(Input for this task)

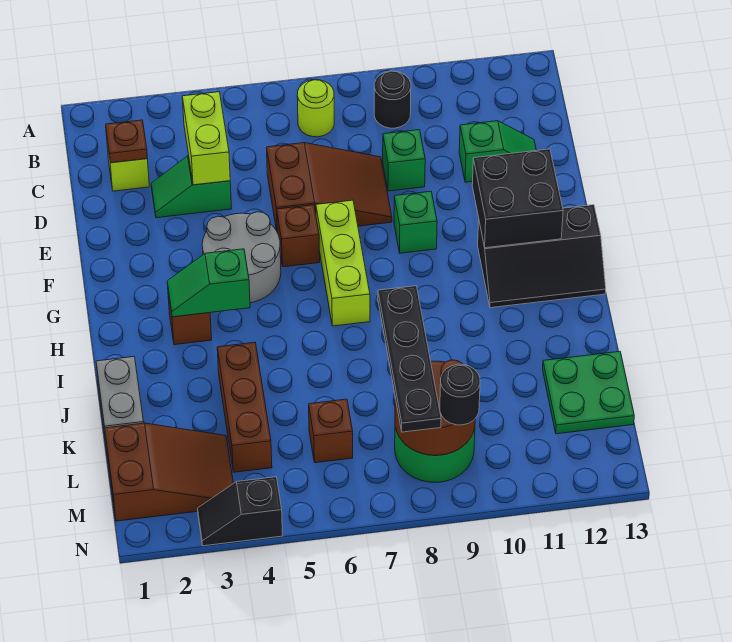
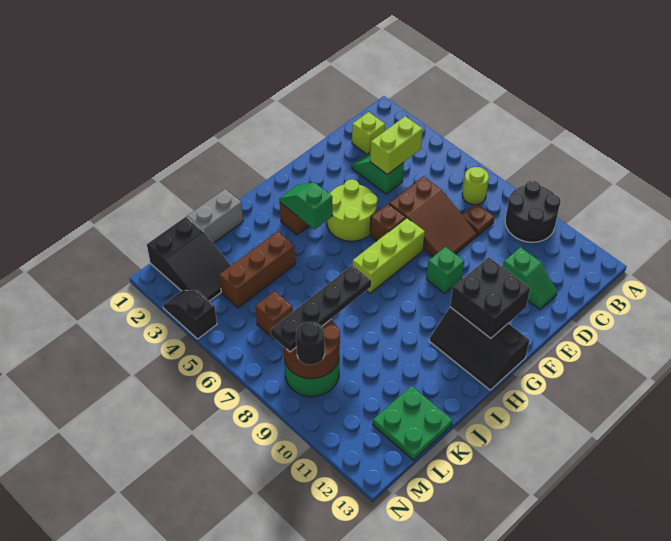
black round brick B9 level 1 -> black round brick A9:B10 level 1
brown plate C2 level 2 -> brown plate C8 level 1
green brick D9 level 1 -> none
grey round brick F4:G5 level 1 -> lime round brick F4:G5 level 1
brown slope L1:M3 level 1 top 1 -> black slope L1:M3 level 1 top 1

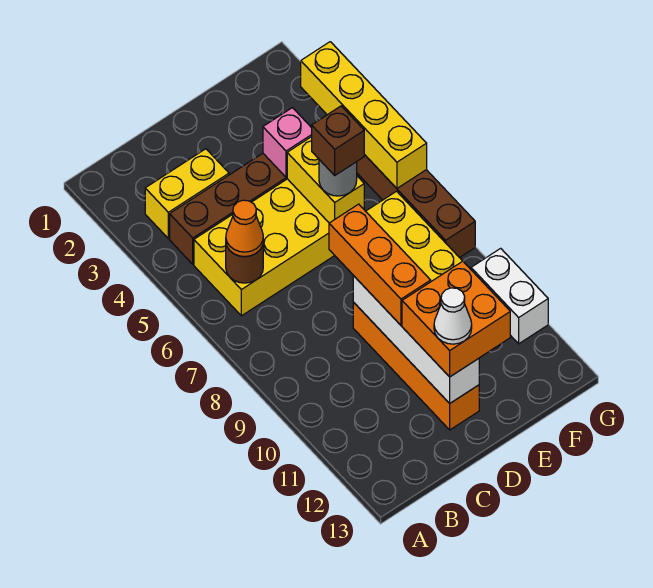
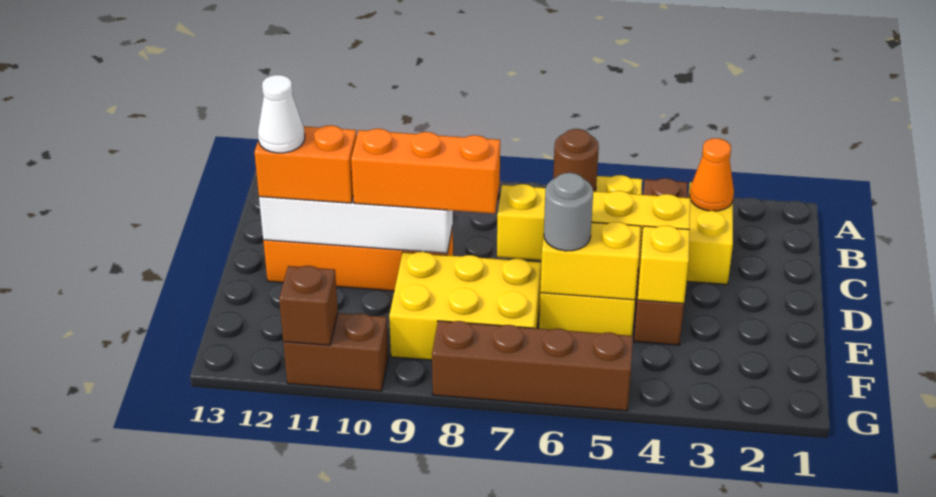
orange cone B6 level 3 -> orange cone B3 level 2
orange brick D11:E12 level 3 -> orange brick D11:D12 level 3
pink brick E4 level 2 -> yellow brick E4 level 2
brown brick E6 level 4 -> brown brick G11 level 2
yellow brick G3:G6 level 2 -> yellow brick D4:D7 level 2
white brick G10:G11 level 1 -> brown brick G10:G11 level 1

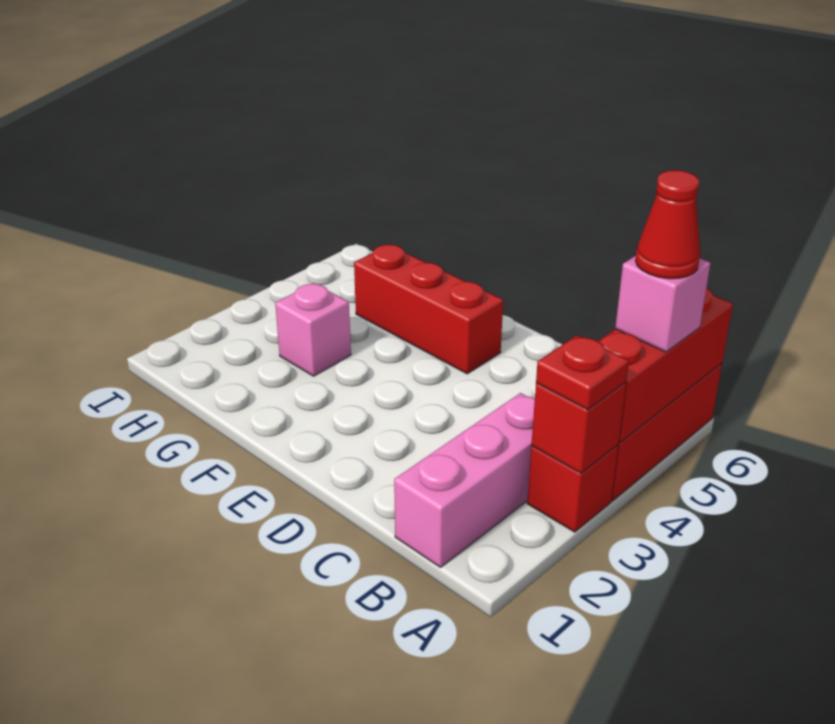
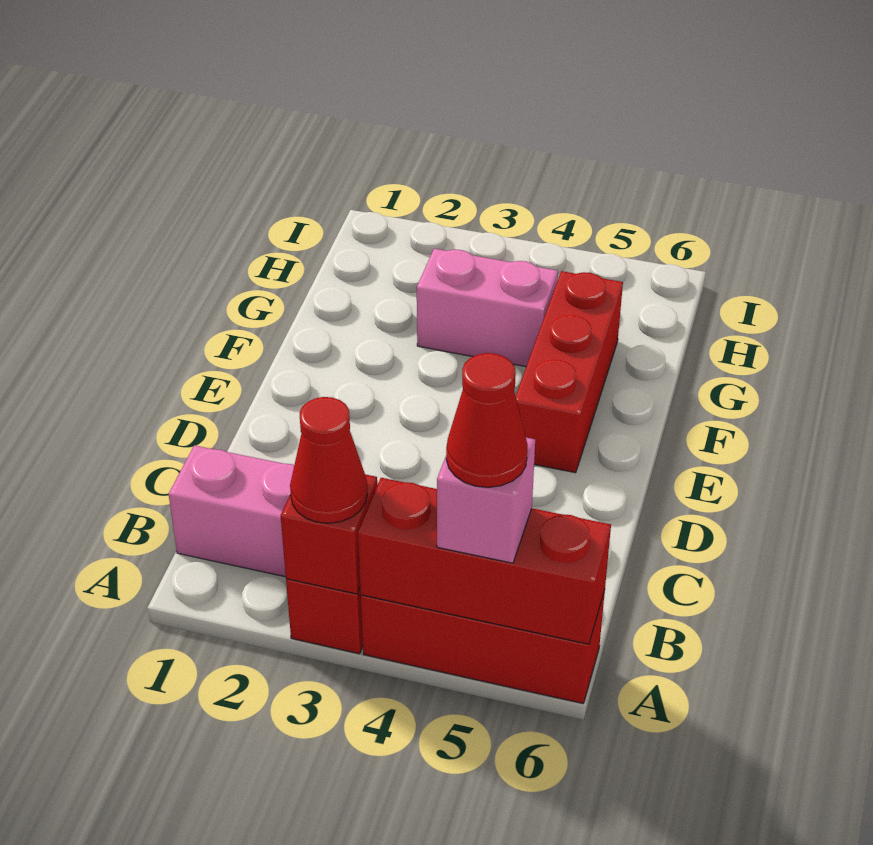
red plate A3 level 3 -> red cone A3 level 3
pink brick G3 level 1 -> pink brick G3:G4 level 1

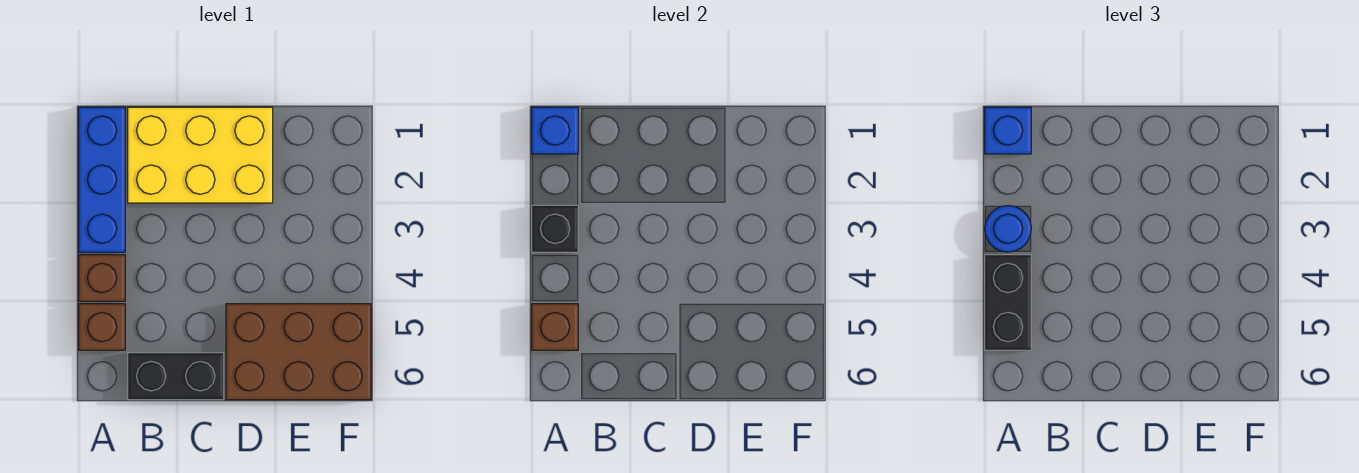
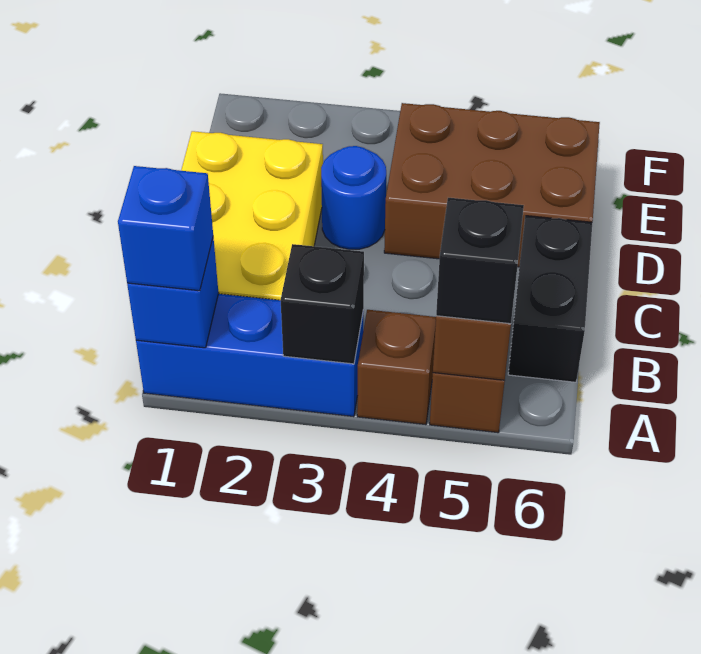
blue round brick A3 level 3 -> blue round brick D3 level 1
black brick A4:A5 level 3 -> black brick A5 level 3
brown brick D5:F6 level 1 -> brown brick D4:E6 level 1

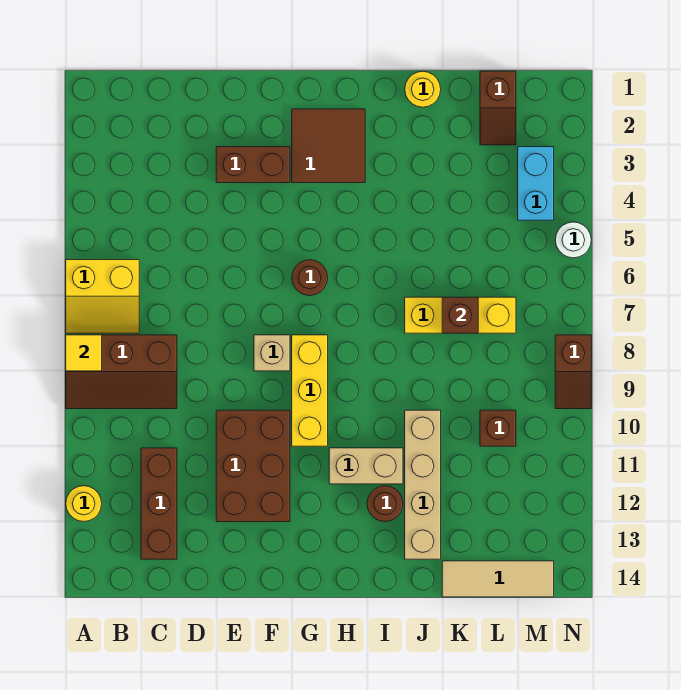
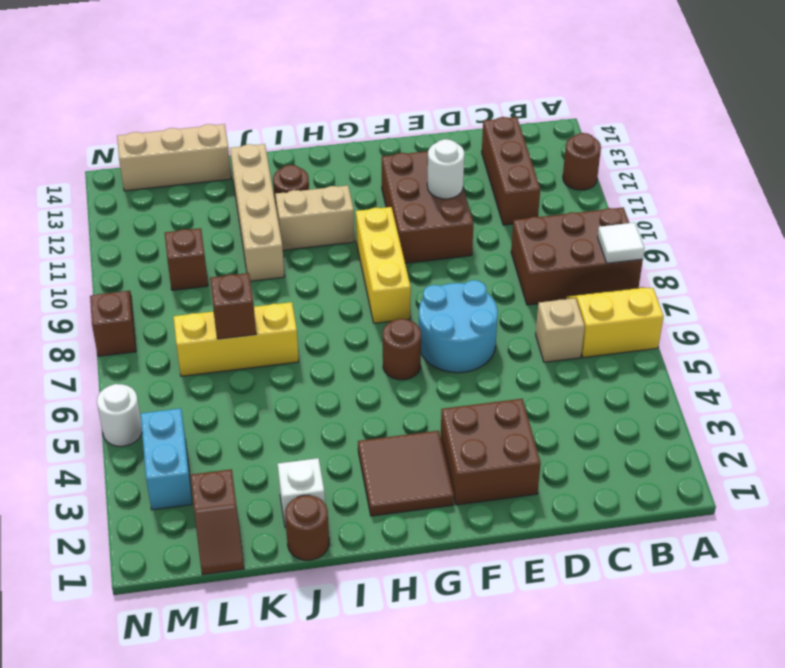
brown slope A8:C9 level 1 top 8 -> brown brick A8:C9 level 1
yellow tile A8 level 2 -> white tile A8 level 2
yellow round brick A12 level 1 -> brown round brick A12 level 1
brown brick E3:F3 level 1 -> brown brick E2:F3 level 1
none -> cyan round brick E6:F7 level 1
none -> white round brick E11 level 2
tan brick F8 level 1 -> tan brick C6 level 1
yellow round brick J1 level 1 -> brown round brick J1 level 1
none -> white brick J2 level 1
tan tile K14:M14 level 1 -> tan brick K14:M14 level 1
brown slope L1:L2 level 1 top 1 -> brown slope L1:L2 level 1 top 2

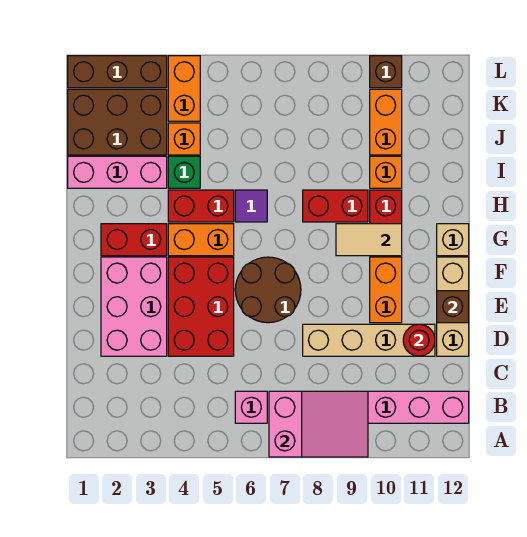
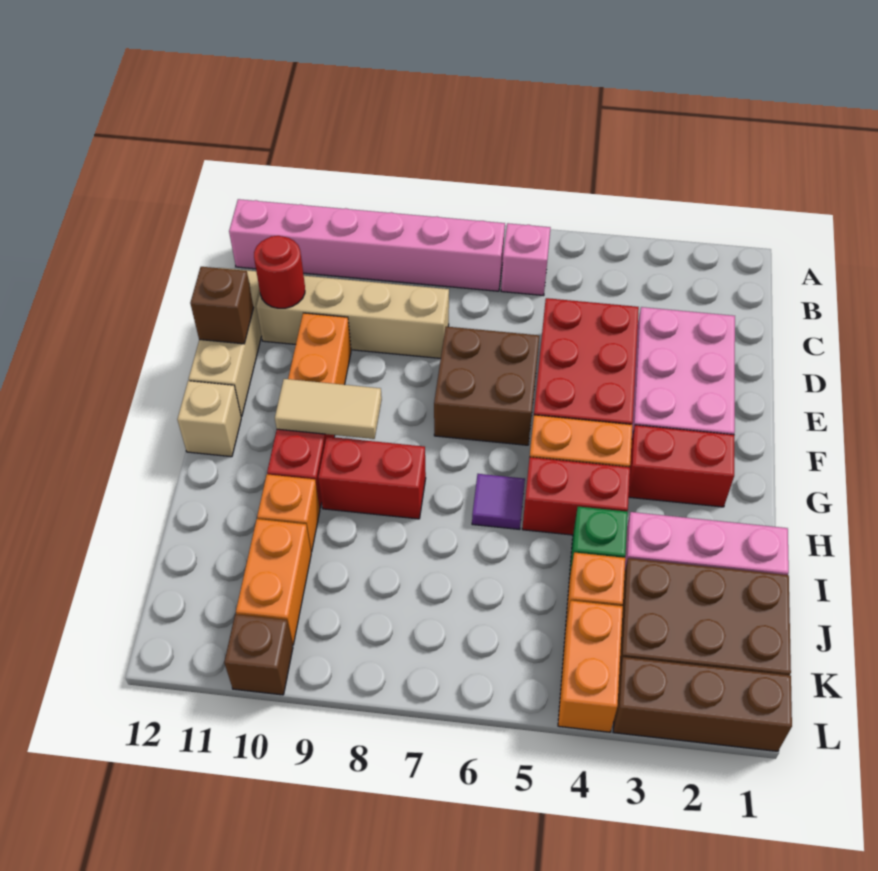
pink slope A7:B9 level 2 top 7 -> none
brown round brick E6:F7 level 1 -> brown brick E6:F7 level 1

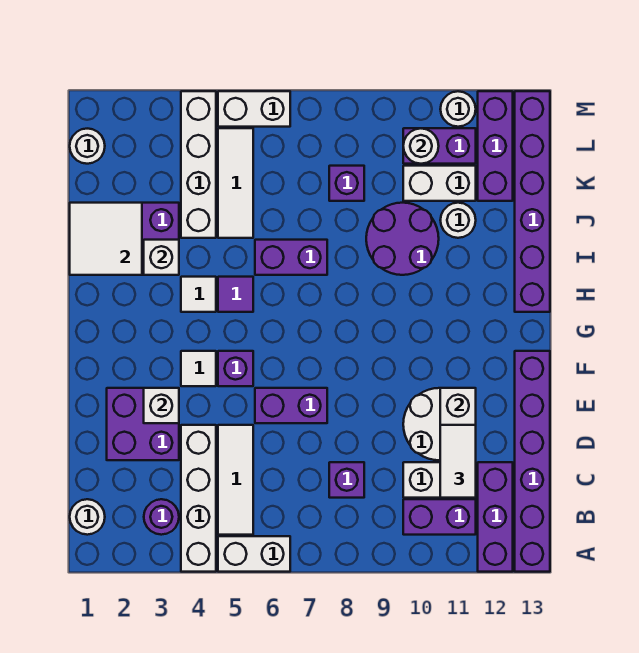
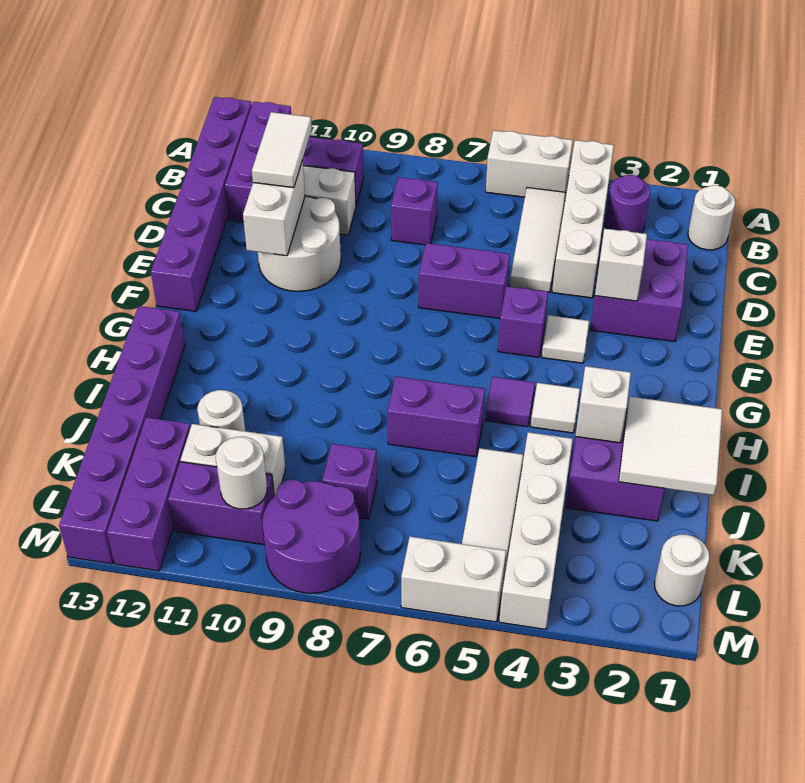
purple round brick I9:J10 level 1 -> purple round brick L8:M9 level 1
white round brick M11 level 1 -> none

(End Input for this task)

State, with no accompanying text, how many lines of the material contain the string "slope".

4